Problem to work on. The material below holds a span beginning at the line with "D1: none -> LED (A VEXT, K N3)" and ending at the line with "R3: none -> 1k (3V3, N2)". Quote that span exactly, both ends included, and only that span.

--- Record excerpts ---

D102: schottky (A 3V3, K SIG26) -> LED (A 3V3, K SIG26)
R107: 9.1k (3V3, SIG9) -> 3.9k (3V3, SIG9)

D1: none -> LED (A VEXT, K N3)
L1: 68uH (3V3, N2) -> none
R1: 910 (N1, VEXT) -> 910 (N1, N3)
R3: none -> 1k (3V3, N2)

---
--- Record excerpts ---

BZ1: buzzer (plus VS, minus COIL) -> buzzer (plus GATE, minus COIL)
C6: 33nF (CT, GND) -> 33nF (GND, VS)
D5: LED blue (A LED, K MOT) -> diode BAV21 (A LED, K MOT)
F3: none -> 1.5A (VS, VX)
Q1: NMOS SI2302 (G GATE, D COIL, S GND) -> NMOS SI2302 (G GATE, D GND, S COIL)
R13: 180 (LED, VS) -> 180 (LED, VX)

---
--- Record excerpts ---

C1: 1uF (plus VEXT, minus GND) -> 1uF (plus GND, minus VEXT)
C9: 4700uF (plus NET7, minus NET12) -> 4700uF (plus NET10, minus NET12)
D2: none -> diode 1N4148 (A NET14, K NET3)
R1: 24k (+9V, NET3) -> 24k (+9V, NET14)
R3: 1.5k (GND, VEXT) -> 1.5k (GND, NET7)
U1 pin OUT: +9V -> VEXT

---

Response.
D1: none -> LED (A VEXT, K N3)
L1: 68uH (3V3, N2) -> none
R1: 910 (N1, VEXT) -> 910 (N1, N3)
R3: none -> 1k (3V3, N2)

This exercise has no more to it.